Given request: Copy every one of the rows below word for word, keeping each line unchanged.

--- Start Record excerpts ---

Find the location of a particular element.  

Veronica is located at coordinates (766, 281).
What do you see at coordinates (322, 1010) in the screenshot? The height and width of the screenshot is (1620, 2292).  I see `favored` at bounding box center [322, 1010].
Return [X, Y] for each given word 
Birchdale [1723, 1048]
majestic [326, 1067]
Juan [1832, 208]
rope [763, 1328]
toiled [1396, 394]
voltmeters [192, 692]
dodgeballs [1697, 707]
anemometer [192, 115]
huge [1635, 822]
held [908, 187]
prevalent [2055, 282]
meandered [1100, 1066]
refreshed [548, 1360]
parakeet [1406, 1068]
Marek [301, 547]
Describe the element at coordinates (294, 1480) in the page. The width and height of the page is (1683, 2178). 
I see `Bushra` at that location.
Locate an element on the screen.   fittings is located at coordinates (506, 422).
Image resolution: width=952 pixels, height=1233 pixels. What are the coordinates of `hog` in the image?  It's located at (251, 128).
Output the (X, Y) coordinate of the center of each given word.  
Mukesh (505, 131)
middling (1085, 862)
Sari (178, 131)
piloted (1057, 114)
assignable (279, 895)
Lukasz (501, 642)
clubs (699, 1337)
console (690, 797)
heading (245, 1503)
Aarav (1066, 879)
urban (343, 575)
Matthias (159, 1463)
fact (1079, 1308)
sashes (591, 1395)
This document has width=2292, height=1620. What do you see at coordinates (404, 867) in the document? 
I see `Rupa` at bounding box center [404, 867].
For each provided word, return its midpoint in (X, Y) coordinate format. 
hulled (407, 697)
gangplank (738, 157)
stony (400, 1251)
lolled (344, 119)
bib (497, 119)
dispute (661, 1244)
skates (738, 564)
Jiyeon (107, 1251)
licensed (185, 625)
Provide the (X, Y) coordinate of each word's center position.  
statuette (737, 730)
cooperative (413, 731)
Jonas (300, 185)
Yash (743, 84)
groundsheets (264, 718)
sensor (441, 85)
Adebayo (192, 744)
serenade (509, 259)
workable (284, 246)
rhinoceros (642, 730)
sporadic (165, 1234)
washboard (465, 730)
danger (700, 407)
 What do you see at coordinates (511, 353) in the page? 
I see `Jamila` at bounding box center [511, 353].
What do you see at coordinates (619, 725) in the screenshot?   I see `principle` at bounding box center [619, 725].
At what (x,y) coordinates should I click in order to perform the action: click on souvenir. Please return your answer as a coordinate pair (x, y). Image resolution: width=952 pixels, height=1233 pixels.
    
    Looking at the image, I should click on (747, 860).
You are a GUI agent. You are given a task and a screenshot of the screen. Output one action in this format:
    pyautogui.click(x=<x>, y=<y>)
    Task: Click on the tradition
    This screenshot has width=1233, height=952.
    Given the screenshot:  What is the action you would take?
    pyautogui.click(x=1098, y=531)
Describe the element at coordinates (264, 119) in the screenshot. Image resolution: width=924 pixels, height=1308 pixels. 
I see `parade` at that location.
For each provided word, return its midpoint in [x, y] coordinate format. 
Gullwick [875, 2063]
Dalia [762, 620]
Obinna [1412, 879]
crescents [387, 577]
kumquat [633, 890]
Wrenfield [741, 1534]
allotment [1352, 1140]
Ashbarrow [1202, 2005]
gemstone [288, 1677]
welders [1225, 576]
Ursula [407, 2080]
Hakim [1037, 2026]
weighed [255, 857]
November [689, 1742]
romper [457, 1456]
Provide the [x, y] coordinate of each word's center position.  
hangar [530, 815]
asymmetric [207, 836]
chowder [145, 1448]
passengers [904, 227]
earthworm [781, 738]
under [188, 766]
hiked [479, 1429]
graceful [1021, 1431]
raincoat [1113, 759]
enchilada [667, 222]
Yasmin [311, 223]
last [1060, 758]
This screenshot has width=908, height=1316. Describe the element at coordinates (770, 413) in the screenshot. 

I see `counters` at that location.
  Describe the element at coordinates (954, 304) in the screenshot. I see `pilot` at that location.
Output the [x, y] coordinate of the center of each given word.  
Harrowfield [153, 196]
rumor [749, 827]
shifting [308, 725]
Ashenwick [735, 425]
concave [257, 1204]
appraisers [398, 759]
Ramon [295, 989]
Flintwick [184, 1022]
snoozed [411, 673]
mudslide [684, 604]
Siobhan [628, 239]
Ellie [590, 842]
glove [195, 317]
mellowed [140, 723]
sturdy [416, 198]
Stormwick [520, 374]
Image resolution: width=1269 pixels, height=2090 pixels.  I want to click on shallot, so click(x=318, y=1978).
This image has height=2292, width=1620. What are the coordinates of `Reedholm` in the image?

--- End Record excerpts ---

Final answer:
Find the location of a particular element.  

Veronica is located at coordinates (766, 281).
What do you see at coordinates (322, 1010) in the screenshot? The height and width of the screenshot is (1620, 2292).  I see `favored` at bounding box center [322, 1010].
Return [X, Y] for each given word 
Birchdale [1723, 1048]
majestic [326, 1067]
Juan [1832, 208]
rope [763, 1328]
toiled [1396, 394]
voltmeters [192, 692]
dodgeballs [1697, 707]
anemometer [192, 115]
huge [1635, 822]
held [908, 187]
prevalent [2055, 282]
meandered [1100, 1066]
refreshed [548, 1360]
parakeet [1406, 1068]
Marek [301, 547]
Describe the element at coordinates (294, 1480) in the page. The width and height of the page is (1683, 2178). 
I see `Bushra` at that location.
Locate an element on the screen.   fittings is located at coordinates (506, 422).
Image resolution: width=952 pixels, height=1233 pixels. What are the coordinates of `hog` in the image?  It's located at (251, 128).
Output the (X, Y) coordinate of the center of each given word.  
Mukesh (505, 131)
middling (1085, 862)
Sari (178, 131)
piloted (1057, 114)
assignable (279, 895)
Lukasz (501, 642)
clubs (699, 1337)
console (690, 797)
heading (245, 1503)
Aarav (1066, 879)
urban (343, 575)
Matthias (159, 1463)
fact (1079, 1308)
sashes (591, 1395)
This document has width=2292, height=1620. What do you see at coordinates (404, 867) in the document? 
I see `Rupa` at bounding box center [404, 867].
For each provided word, return its midpoint in (X, Y) coordinate format. 
hulled (407, 697)
gangplank (738, 157)
stony (400, 1251)
lolled (344, 119)
bib (497, 119)
dispute (661, 1244)
skates (738, 564)
Jiyeon (107, 1251)
licensed (185, 625)
Provide the (X, Y) coordinate of each word's center position.  
statuette (737, 730)
cooperative (413, 731)
Jonas (300, 185)
Yash (743, 84)
groundsheets (264, 718)
sensor (441, 85)
Adebayo (192, 744)
serenade (509, 259)
workable (284, 246)
rhinoceros (642, 730)
sporadic (165, 1234)
washboard (465, 730)
danger (700, 407)
 What do you see at coordinates (511, 353) in the page? 
I see `Jamila` at bounding box center [511, 353].
What do you see at coordinates (619, 725) in the screenshot?   I see `principle` at bounding box center [619, 725].
At what (x,y) coordinates should I click in order to perform the action: click on souvenir. Please return your answer as a coordinate pair (x, y). Image resolution: width=952 pixels, height=1233 pixels.
    
    Looking at the image, I should click on (747, 860).
You are a GUI agent. You are given a task and a screenshot of the screen. Output one action in this format:
    pyautogui.click(x=<x>, y=<y>)
    Task: Click on the tradition
    This screenshot has width=1233, height=952.
    Given the screenshot:  What is the action you would take?
    pyautogui.click(x=1098, y=531)
Describe the element at coordinates (264, 119) in the screenshot. Image resolution: width=924 pixels, height=1308 pixels. 
I see `parade` at that location.
For each provided word, return its midpoint in [x, y] coordinate format. 
Gullwick [875, 2063]
Dalia [762, 620]
Obinna [1412, 879]
crescents [387, 577]
kumquat [633, 890]
Wrenfield [741, 1534]
allotment [1352, 1140]
Ashbarrow [1202, 2005]
gemstone [288, 1677]
welders [1225, 576]
Ursula [407, 2080]
Hakim [1037, 2026]
weighed [255, 857]
November [689, 1742]
romper [457, 1456]
Provide the [x, y] coordinate of each word's center position.  
hangar [530, 815]
asymmetric [207, 836]
chowder [145, 1448]
passengers [904, 227]
earthworm [781, 738]
under [188, 766]
hiked [479, 1429]
graceful [1021, 1431]
raincoat [1113, 759]
enchilada [667, 222]
Yasmin [311, 223]
last [1060, 758]
This screenshot has width=908, height=1316. Describe the element at coordinates (770, 413) in the screenshot. 

I see `counters` at that location.
  Describe the element at coordinates (954, 304) in the screenshot. I see `pilot` at that location.
Output the [x, y] coordinate of the center of each given word.  
Harrowfield [153, 196]
rumor [749, 827]
shifting [308, 725]
Ashenwick [735, 425]
concave [257, 1204]
appraisers [398, 759]
Ramon [295, 989]
Flintwick [184, 1022]
snoozed [411, 673]
mudslide [684, 604]
Siobhan [628, 239]
Ellie [590, 842]
glove [195, 317]
mellowed [140, 723]
sturdy [416, 198]
Stormwick [520, 374]
Image resolution: width=1269 pixels, height=2090 pixels.  I want to click on shallot, so click(x=318, y=1978).
This image has height=2292, width=1620. What are the coordinates of `Reedholm` in the image?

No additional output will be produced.